__WHAT YOU NEED TO DO__: Print only the lines that begin at the line containing "(537, 194) = (506, 152): green apple -> none" and end at the last line of the material, both included, without any change.

__RECORDS PROVIDED__:

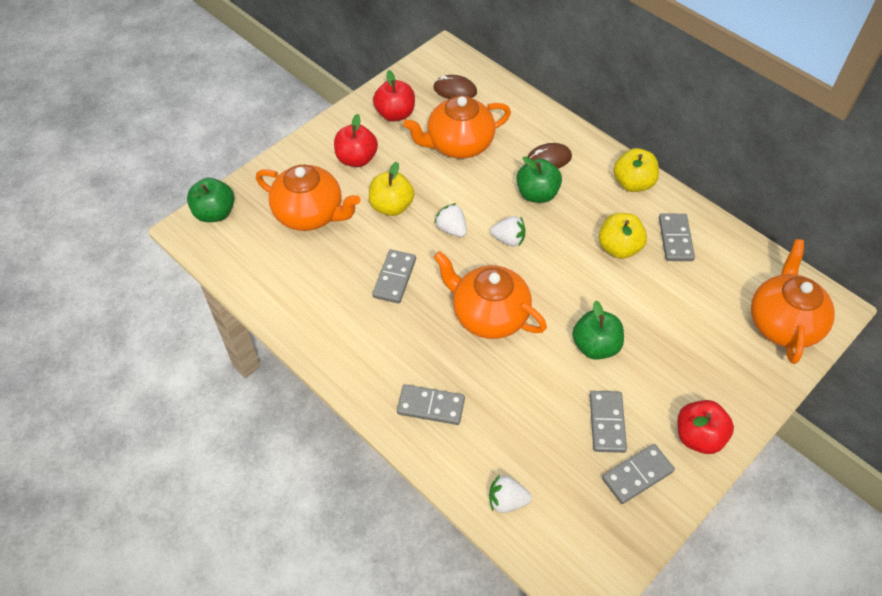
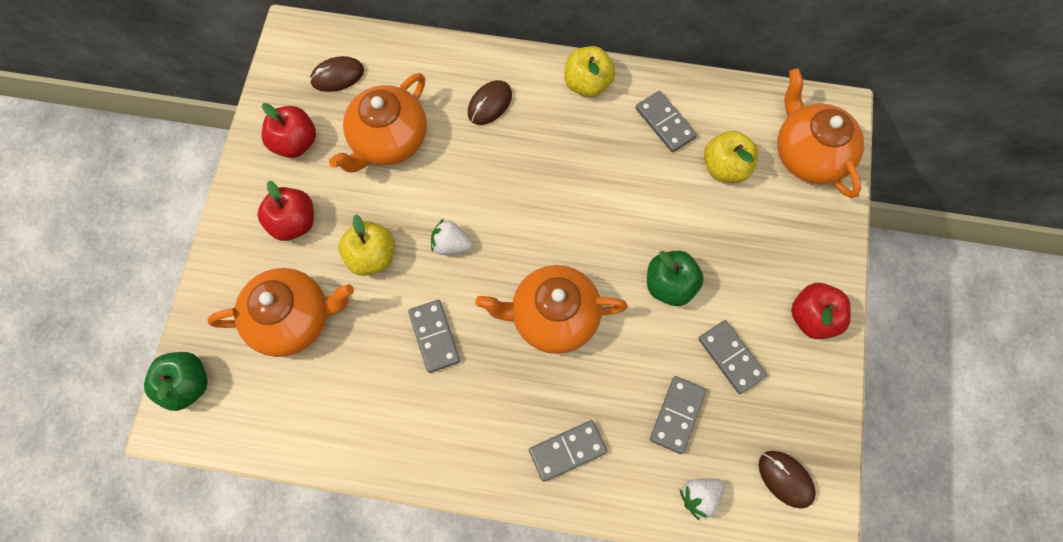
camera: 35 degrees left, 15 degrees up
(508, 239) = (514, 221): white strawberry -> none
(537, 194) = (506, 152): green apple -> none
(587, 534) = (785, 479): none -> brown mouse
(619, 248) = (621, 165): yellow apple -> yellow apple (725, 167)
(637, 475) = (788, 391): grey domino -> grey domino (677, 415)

__RESULT OF THIS TASK__:
(537, 194) = (506, 152): green apple -> none
(587, 534) = (785, 479): none -> brown mouse
(619, 248) = (621, 165): yellow apple -> yellow apple (725, 167)
(637, 475) = (788, 391): grey domino -> grey domino (677, 415)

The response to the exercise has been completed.